- ACTIVITY: Please give the records below again in full, exactly, with the images left out.

- DATA FOR THIS EXERCISE:
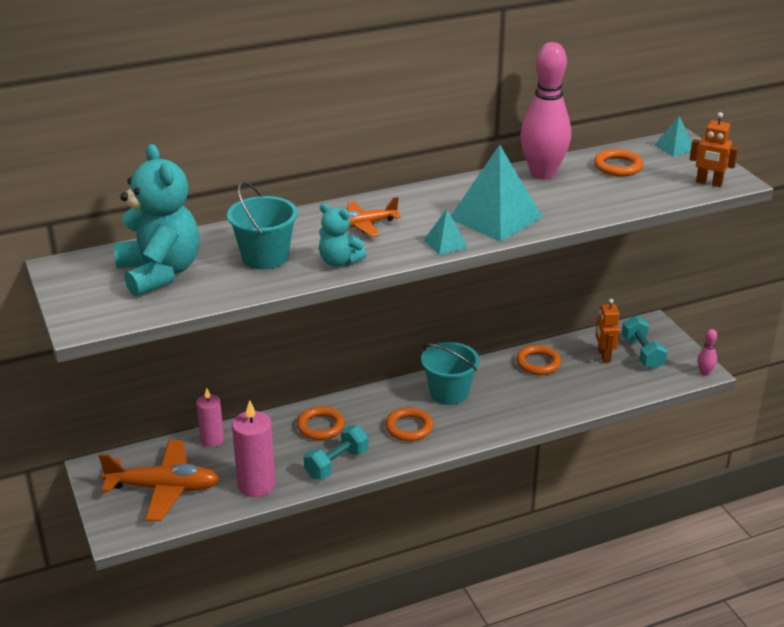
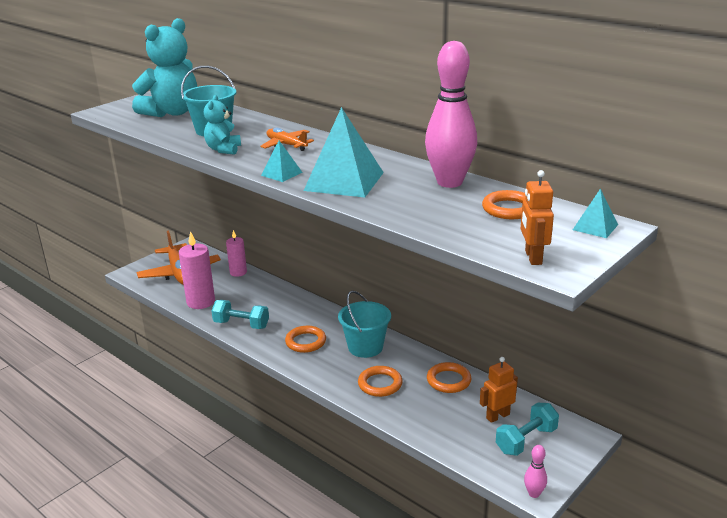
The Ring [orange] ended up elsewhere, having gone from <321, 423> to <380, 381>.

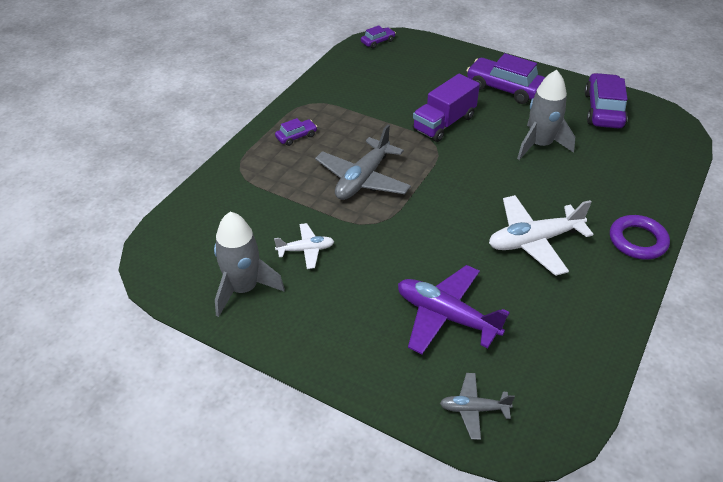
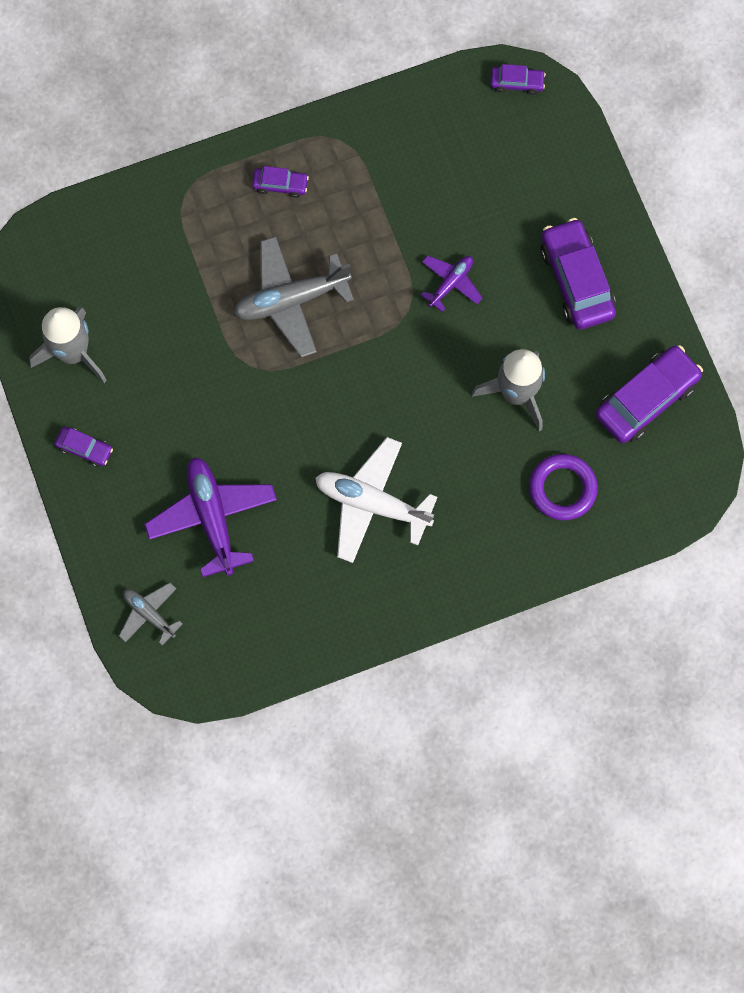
The second view lost the Flugzeug [weiß] at <304, 246>.
The second view gained the Auto [lila] at <84, 447>.
The Ring [lila] ended up elsewhere, having gone from <640, 237> to <563, 487>.
Where the Lastwagen [lila] stood at <446, 108>, the Flugzeug [lila] came to stand at <451, 283>.

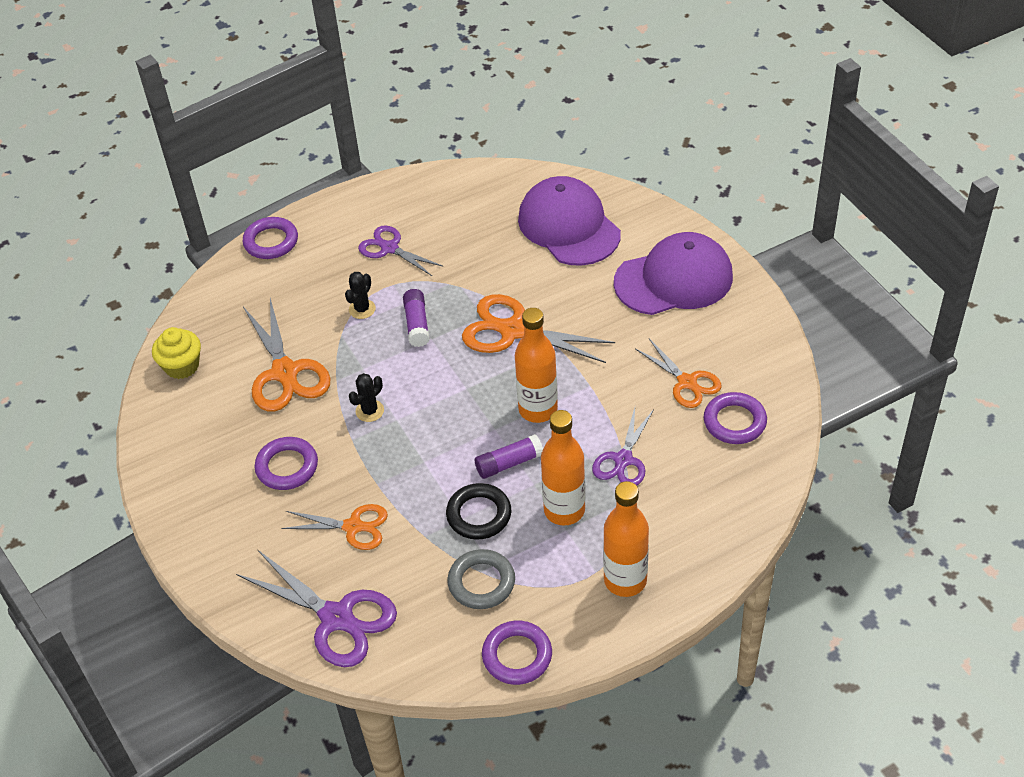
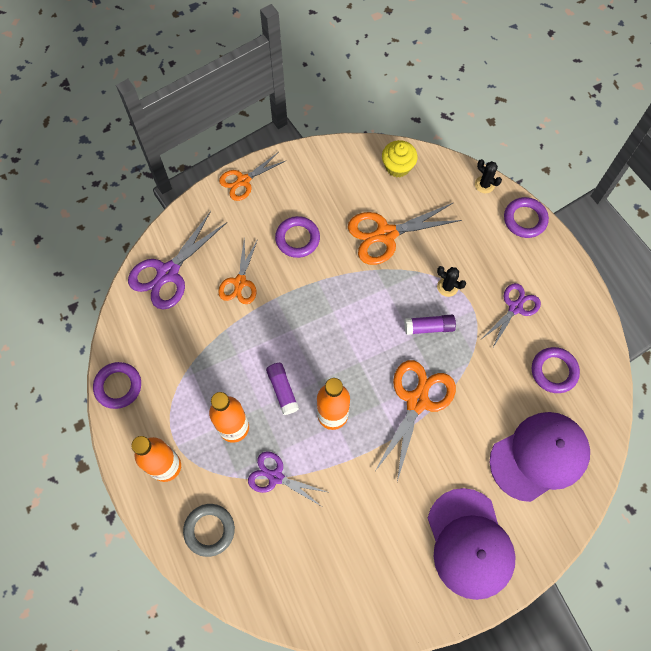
The second view lost the Ring [schwarz] at <478, 511>.
The Kaktus [schwarz] ended up elsewhere, having gone from <366, 397> to <488, 176>.
The Ring [grau] ended up elsewhere, having gone from <481, 579> to <209, 530>.
The Schere [orange] ended up elsewhere, having gone from <679, 373> to <252, 176>.
The Ring [lila] ended up elsewhere, having gone from <735, 418> to <556, 370>.

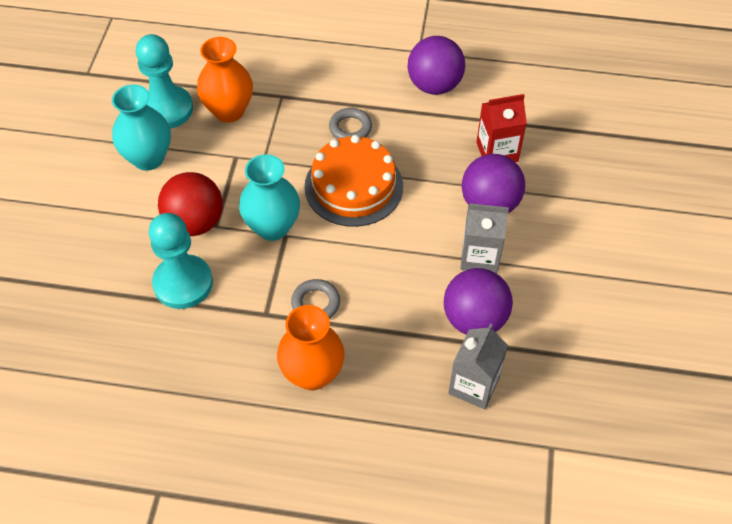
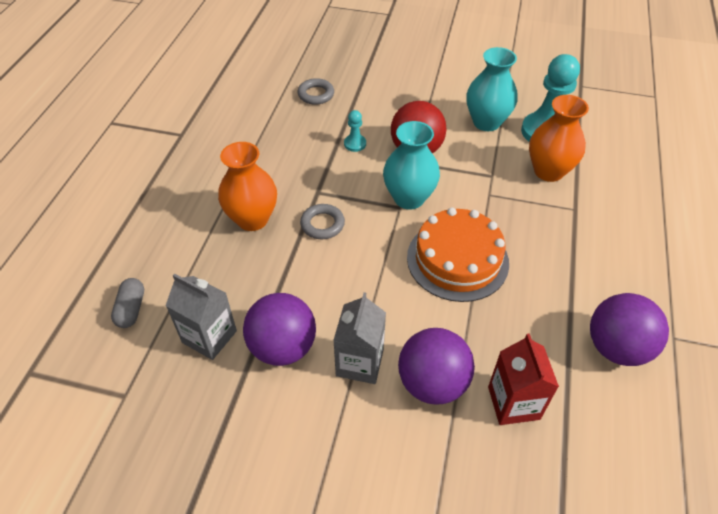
The second view gained the Kapsel [grau] at <127, 303>.
The Ring [grau] ended up elsewhere, having gone from <350, 123> to <316, 91>.
The size of the Bauer [türkis] at <181, 261> changed by a factor of 0.46.

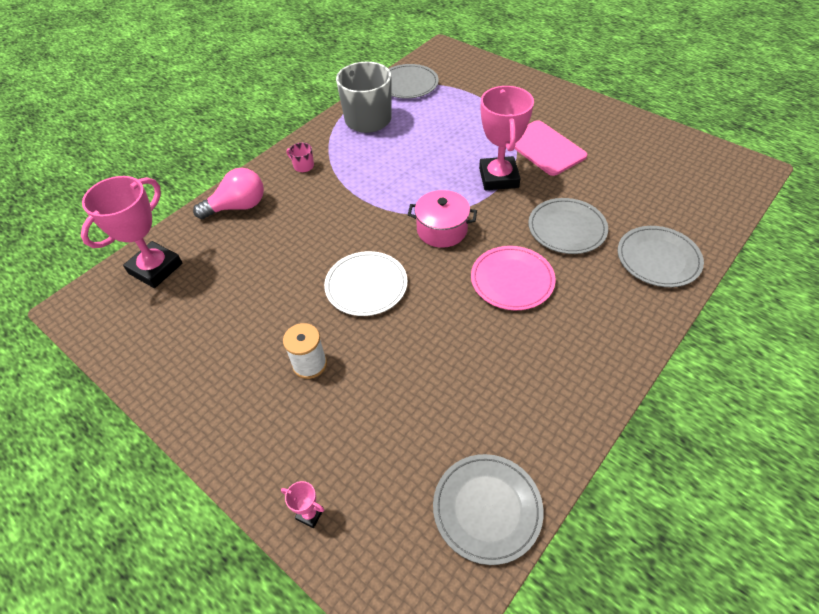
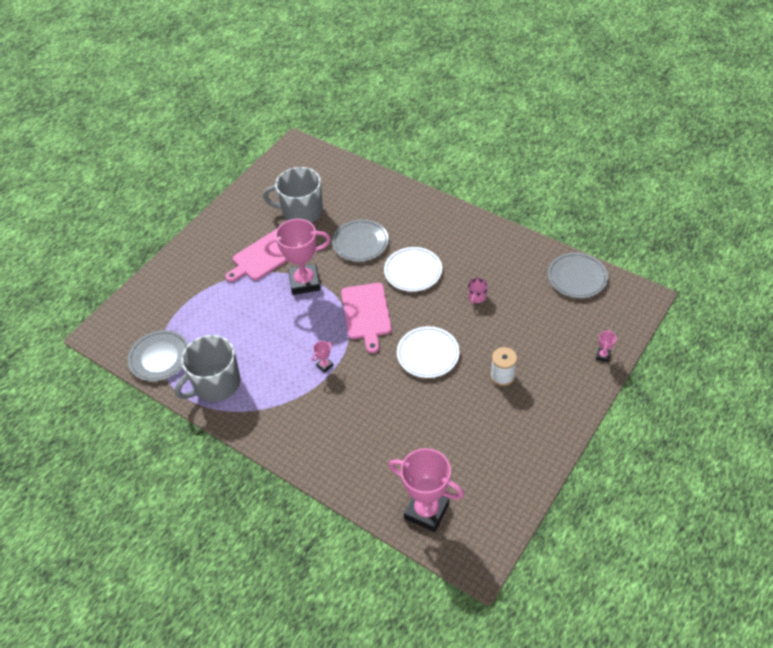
The second view lost the Glühbirne [rosa] at <228, 193>.
The second view lost the Teller [grau] at <661, 256>.
The second view gained the Tasse [grau] at <293, 195>.
The second view gained the Pokal [rosa] at <322, 357>.
The Tasse [rosa] ended up elsewhere, having gone from <300, 157> to <478, 291>.
Where the Kochtopf [rosa] stood at <442, 219>, the Schneidebrett [rosa] came to stand at <366, 318>.
What was the Teller [rosa] at <513, 278> turned into the Teller [weiß] at <413, 269>.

- TASK OUTPUT:
The Ring [orange] ended up elsewhere, having gone from <321, 423> to <380, 381>.

The second view lost the Flugzeug [weiß] at <304, 246>.
The second view gained the Auto [lila] at <84, 447>.
The Ring [lila] ended up elsewhere, having gone from <640, 237> to <563, 487>.
Where the Lastwagen [lila] stood at <446, 108>, the Flugzeug [lila] came to stand at <451, 283>.

The second view lost the Ring [schwarz] at <478, 511>.
The Kaktus [schwarz] ended up elsewhere, having gone from <366, 397> to <488, 176>.
The Ring [grau] ended up elsewhere, having gone from <481, 579> to <209, 530>.
The Schere [orange] ended up elsewhere, having gone from <679, 373> to <252, 176>.
The Ring [lila] ended up elsewhere, having gone from <735, 418> to <556, 370>.

The second view gained the Kapsel [grau] at <127, 303>.
The Ring [grau] ended up elsewhere, having gone from <350, 123> to <316, 91>.
The size of the Bauer [türkis] at <181, 261> changed by a factor of 0.46.

The second view lost the Glühbirne [rosa] at <228, 193>.
The second view lost the Teller [grau] at <661, 256>.
The second view gained the Tasse [grau] at <293, 195>.
The second view gained the Pokal [rosa] at <322, 357>.
The Tasse [rosa] ended up elsewhere, having gone from <300, 157> to <478, 291>.
Where the Kochtopf [rosa] stood at <442, 219>, the Schneidebrett [rosa] came to stand at <366, 318>.
What was the Teller [rosa] at <513, 278> turned into the Teller [weiß] at <413, 269>.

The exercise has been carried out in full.